* Problem requirements
Output a verbatim copy of the data, cut off after the line that contains "red goblet: 11 -> 12".

[[ Task data, beginning ]]

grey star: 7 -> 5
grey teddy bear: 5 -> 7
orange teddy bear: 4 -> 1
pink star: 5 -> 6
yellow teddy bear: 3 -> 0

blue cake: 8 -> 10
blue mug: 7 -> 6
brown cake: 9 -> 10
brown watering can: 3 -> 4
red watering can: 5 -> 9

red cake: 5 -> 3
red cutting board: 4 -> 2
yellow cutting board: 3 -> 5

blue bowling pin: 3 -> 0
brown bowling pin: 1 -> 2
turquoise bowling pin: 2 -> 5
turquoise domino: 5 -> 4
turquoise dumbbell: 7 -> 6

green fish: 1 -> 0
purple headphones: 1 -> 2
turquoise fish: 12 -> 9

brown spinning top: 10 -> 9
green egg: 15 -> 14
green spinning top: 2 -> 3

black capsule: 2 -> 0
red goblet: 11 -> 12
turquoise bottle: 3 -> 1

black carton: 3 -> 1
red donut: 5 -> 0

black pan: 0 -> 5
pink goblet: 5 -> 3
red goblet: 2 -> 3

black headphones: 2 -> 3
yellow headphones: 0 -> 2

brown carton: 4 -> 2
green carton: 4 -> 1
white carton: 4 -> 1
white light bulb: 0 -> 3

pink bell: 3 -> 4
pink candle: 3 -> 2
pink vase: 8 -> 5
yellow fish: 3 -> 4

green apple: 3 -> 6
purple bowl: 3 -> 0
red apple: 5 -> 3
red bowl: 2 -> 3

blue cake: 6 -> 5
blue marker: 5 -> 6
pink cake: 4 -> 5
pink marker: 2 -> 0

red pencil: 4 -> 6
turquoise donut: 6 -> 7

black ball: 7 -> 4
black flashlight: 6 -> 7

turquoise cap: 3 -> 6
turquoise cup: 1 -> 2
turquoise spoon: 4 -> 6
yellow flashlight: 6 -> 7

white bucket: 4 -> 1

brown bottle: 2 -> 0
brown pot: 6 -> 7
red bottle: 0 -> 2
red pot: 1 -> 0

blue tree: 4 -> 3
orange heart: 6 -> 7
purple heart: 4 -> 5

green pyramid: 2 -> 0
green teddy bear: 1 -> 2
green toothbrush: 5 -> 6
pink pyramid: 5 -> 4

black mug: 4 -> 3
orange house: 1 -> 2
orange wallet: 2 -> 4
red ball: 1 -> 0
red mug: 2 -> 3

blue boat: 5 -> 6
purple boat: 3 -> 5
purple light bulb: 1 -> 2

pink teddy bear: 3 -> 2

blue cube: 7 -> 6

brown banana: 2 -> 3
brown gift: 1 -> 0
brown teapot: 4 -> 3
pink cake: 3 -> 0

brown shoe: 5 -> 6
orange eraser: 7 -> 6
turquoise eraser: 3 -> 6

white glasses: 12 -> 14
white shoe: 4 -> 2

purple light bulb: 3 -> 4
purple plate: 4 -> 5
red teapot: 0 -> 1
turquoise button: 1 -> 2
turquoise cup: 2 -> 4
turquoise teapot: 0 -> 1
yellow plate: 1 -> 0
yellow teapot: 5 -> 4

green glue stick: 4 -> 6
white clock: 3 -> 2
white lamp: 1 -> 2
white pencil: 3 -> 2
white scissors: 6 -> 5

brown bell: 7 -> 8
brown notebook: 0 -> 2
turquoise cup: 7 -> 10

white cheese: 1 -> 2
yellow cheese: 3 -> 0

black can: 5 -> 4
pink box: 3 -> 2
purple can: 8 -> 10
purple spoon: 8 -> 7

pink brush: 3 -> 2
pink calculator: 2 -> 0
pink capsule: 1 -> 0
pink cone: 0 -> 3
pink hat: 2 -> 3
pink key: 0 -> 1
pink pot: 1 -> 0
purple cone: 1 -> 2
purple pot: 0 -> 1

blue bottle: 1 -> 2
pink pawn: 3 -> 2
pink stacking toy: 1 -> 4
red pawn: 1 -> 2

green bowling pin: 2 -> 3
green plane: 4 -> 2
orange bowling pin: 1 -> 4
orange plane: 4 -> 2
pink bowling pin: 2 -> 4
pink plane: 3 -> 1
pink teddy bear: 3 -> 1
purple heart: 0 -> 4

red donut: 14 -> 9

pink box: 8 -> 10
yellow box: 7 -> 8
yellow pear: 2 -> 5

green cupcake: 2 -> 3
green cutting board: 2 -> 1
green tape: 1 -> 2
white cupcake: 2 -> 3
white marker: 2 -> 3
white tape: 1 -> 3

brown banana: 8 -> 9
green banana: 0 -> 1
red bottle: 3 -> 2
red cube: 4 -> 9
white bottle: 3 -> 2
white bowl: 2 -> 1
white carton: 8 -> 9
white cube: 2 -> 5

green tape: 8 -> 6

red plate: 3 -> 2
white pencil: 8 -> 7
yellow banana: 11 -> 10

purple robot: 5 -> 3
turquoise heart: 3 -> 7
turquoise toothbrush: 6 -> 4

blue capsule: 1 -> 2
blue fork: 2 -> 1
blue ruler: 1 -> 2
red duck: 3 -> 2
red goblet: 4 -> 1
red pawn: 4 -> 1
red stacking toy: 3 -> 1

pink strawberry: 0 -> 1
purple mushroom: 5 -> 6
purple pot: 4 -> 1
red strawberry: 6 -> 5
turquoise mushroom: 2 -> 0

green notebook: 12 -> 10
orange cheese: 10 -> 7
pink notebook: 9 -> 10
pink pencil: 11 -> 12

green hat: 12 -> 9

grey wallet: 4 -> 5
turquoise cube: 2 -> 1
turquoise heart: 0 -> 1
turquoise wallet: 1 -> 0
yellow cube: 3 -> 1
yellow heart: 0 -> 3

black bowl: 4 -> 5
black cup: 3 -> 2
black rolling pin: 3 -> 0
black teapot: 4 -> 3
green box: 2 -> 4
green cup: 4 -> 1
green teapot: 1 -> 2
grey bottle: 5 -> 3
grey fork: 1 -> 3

[[ Task data, end ]]

* Exercise result
grey star: 7 -> 5
grey teddy bear: 5 -> 7
orange teddy bear: 4 -> 1
pink star: 5 -> 6
yellow teddy bear: 3 -> 0

blue cake: 8 -> 10
blue mug: 7 -> 6
brown cake: 9 -> 10
brown watering can: 3 -> 4
red watering can: 5 -> 9

red cake: 5 -> 3
red cutting board: 4 -> 2
yellow cutting board: 3 -> 5

blue bowling pin: 3 -> 0
brown bowling pin: 1 -> 2
turquoise bowling pin: 2 -> 5
turquoise domino: 5 -> 4
turquoise dumbbell: 7 -> 6

green fish: 1 -> 0
purple headphones: 1 -> 2
turquoise fish: 12 -> 9

brown spinning top: 10 -> 9
green egg: 15 -> 14
green spinning top: 2 -> 3

black capsule: 2 -> 0
red goblet: 11 -> 12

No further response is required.